What is needed >> Each record below gets repeated exactly, and pictures stay out of the copy.
***** Study material *****
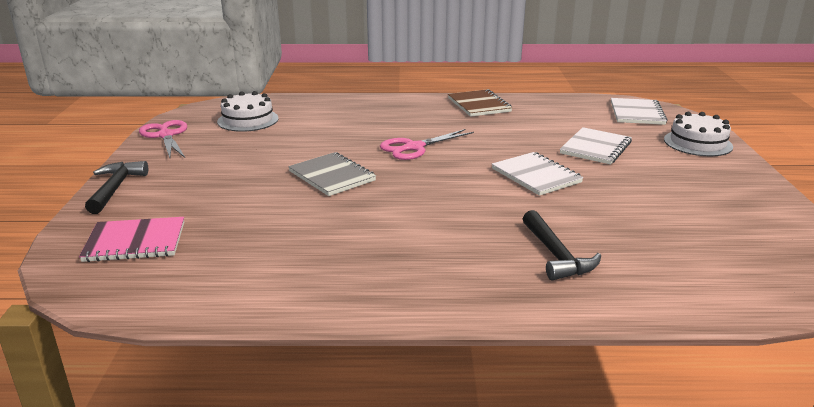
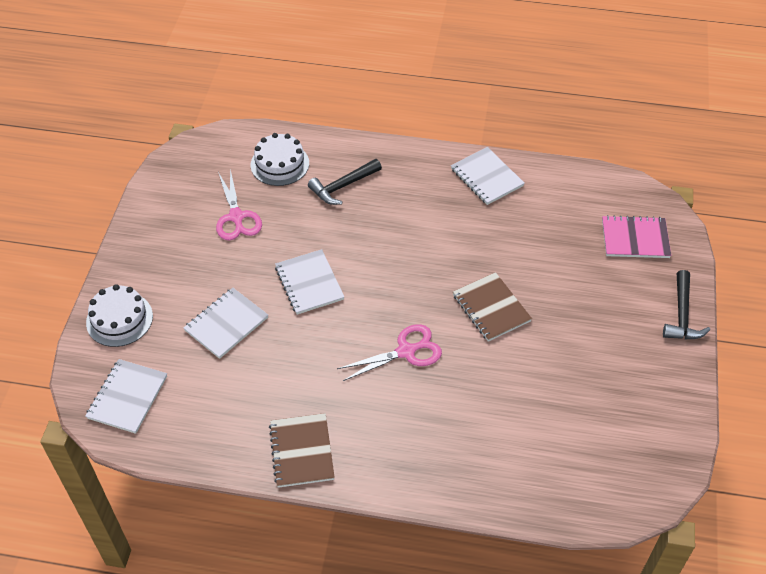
camera: 170 degrees left, 25 degrees up
(166, 135) = (674, 419): pink scissors -> pink scissors (236, 217)
(248, 120) = (589, 448): white cake -> white cake (279, 164)
(332, 176) = (491, 308): grey notebook -> brown notebook
(343, 287) = (486, 177): none -> white notebook
(556, 255) = (342, 186): black hammer -> black hammer turned 120 degrees counterclockwise

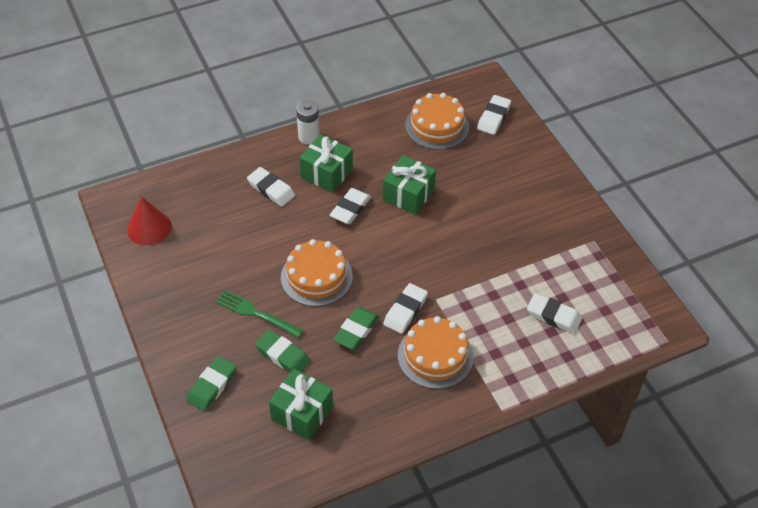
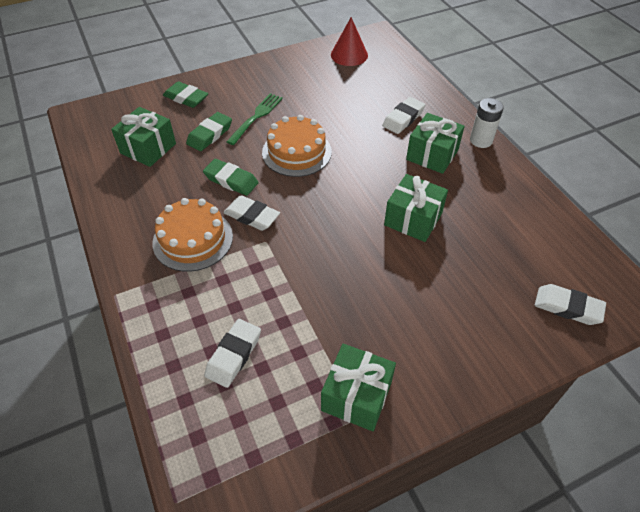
camera: 90 degrees right, 0 degrees up
(350, 209) = (385, 173): white eraser -> none
(437, 126) = (531, 246): orange cake -> none
(578, 241) = (356, 396): none -> green gift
*****
Exercise response >>
camera: 170 degrees left, 25 degrees up
(166, 135) = (674, 419): pink scissors -> pink scissors (236, 217)
(248, 120) = (589, 448): white cake -> white cake (279, 164)
(332, 176) = (491, 308): grey notebook -> brown notebook
(343, 287) = (486, 177): none -> white notebook
(556, 255) = (342, 186): black hammer -> black hammer turned 120 degrees counterclockwise

camera: 90 degrees right, 0 degrees up
(350, 209) = (385, 173): white eraser -> none
(437, 126) = (531, 246): orange cake -> none
(578, 241) = (356, 396): none -> green gift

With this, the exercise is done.